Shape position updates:
=== Section Start ===

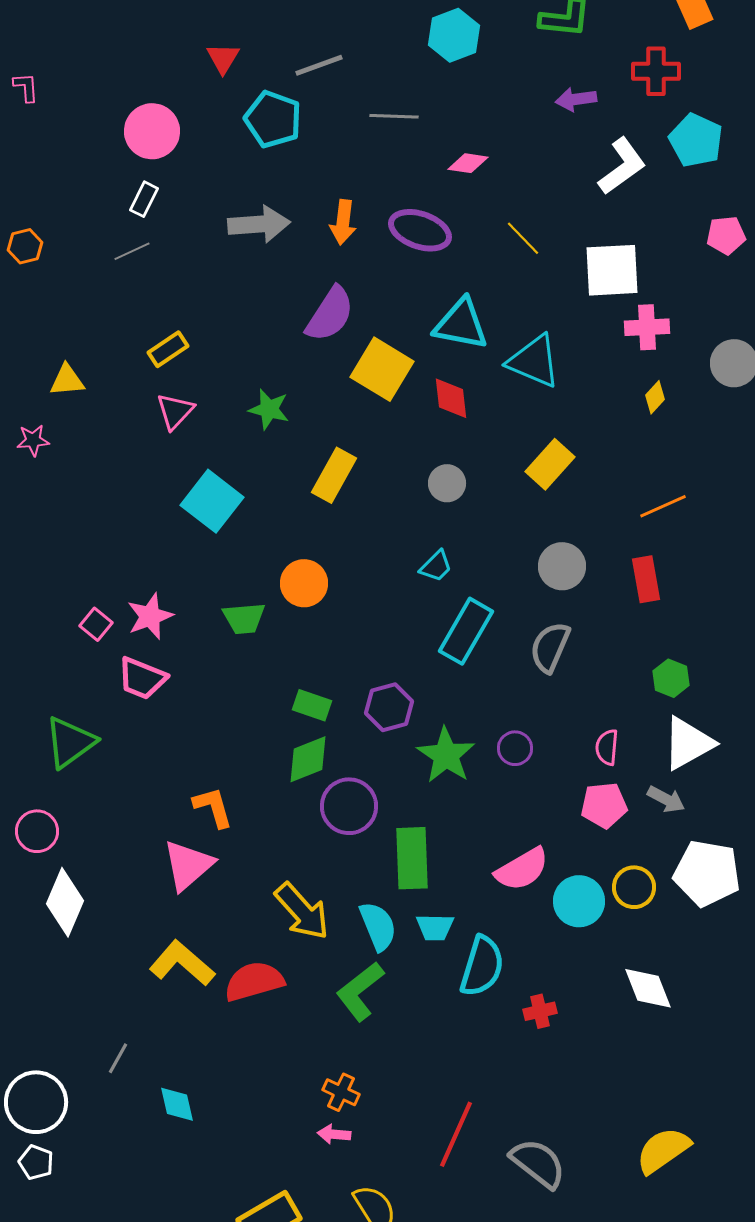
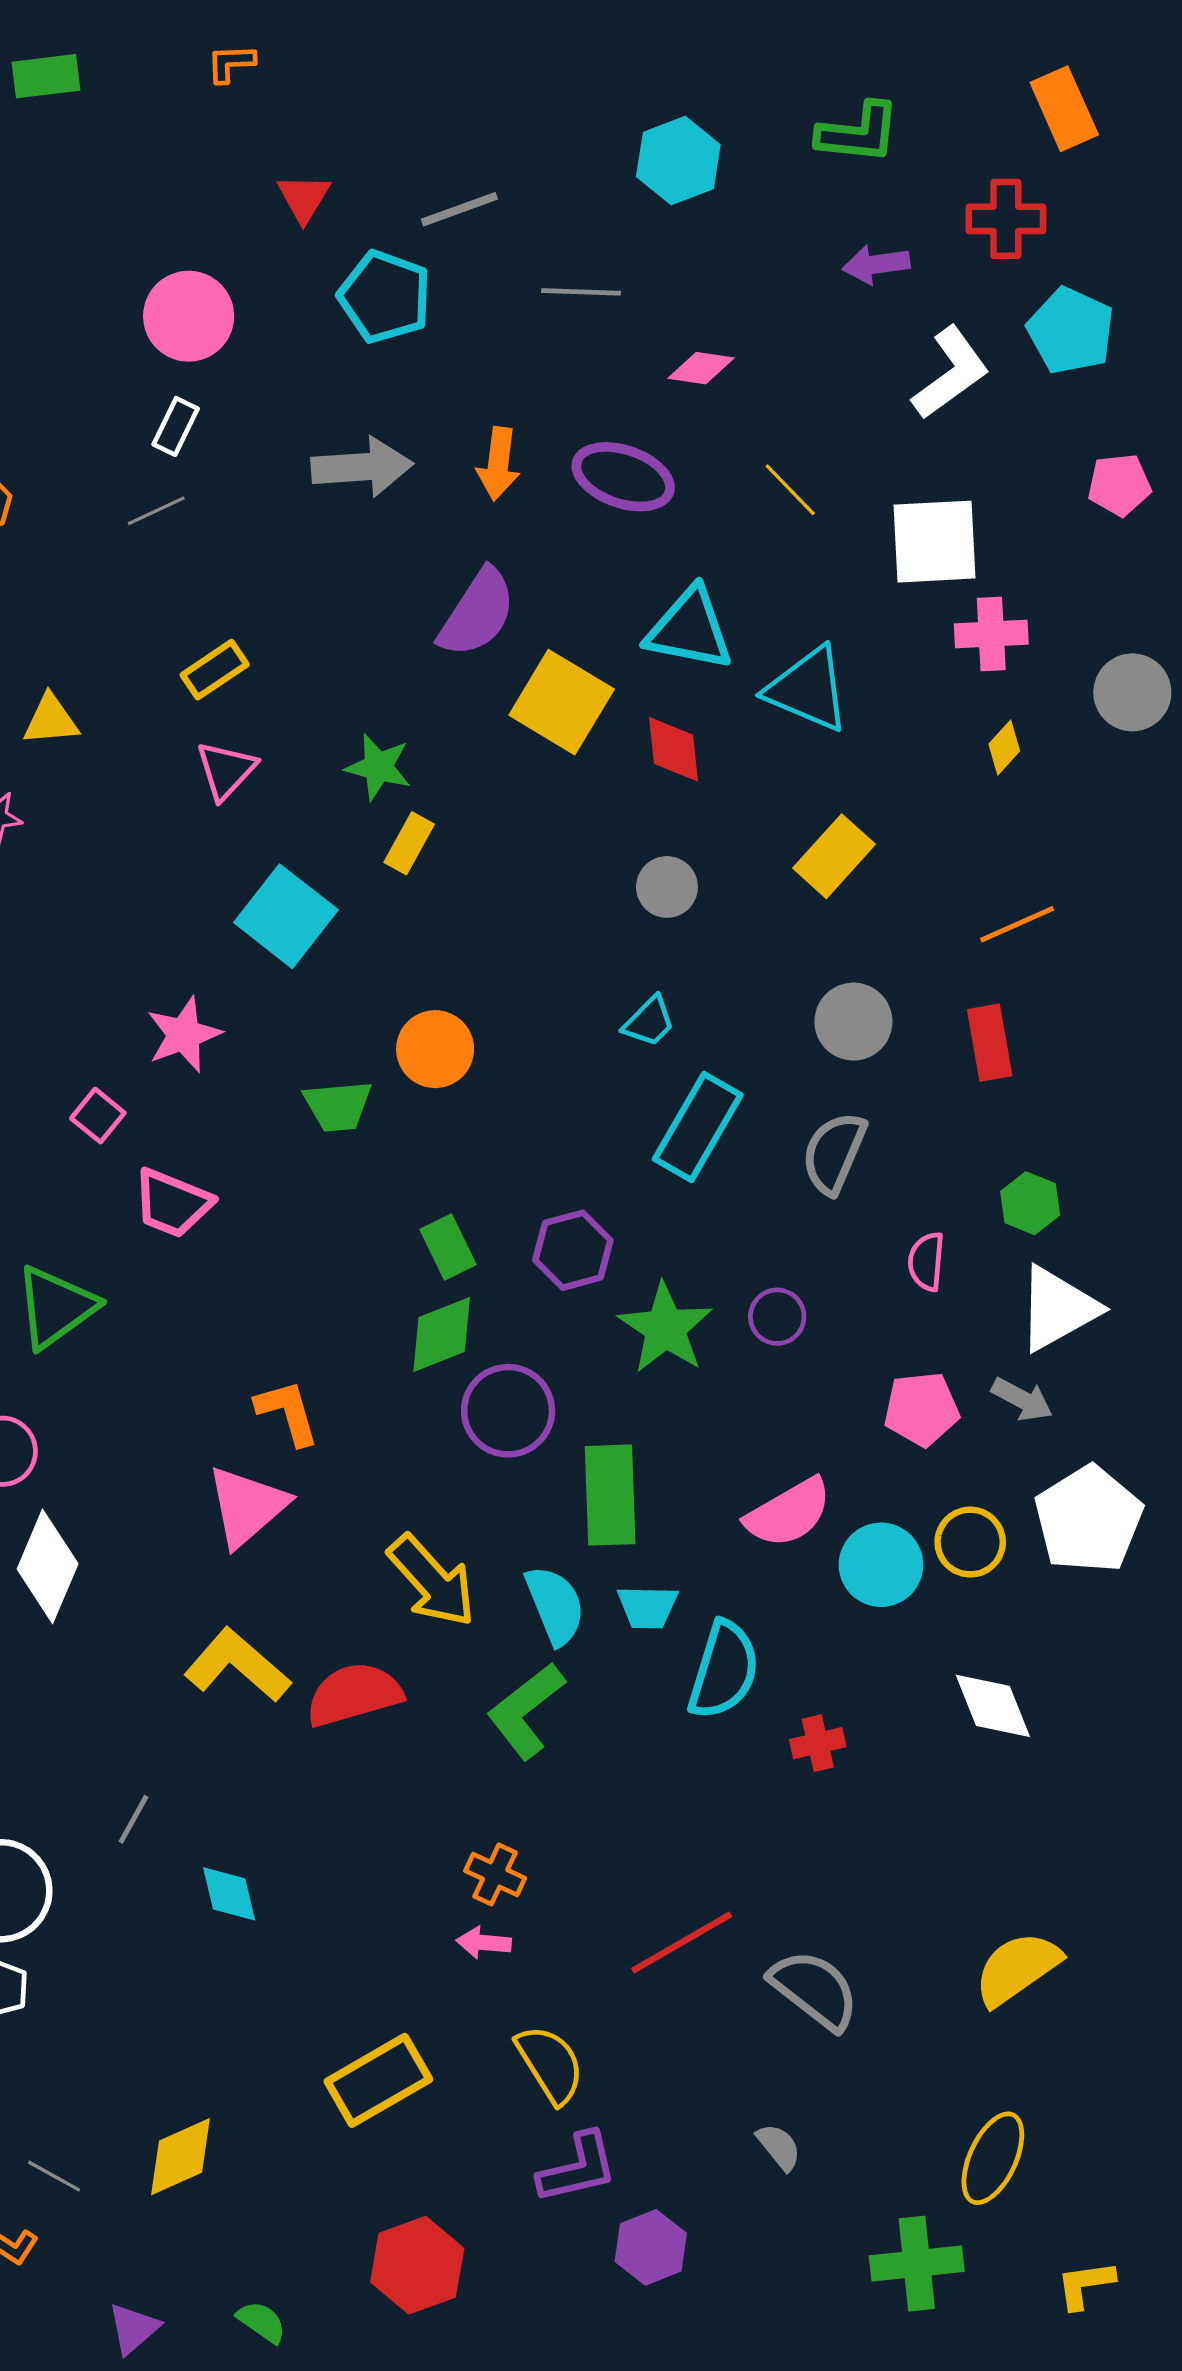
yellow rectangle: (334, 475) -> (409, 843), moved, size x0.7
pink star: (150, 616) -> (184, 1035), moved
green rectangle: (312, 705) -> (448, 1247), turned 45
pink semicircle: (607, 747) -> (926, 1262), moved
white pentagon: (707, 873) -> (1089, 1519), turned 30
red line: (456, 1134) -> (682, 1943), turned 36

=== Section End ===

Exercise instructions: Retype all entries above verbatim; no pictures belong in the copy.

Response:
yellow rectangle: (334, 475) -> (409, 843), moved, size x0.7
pink star: (150, 616) -> (184, 1035), moved
green rectangle: (312, 705) -> (448, 1247), turned 45
pink semicircle: (607, 747) -> (926, 1262), moved
white pentagon: (707, 873) -> (1089, 1519), turned 30
red line: (456, 1134) -> (682, 1943), turned 36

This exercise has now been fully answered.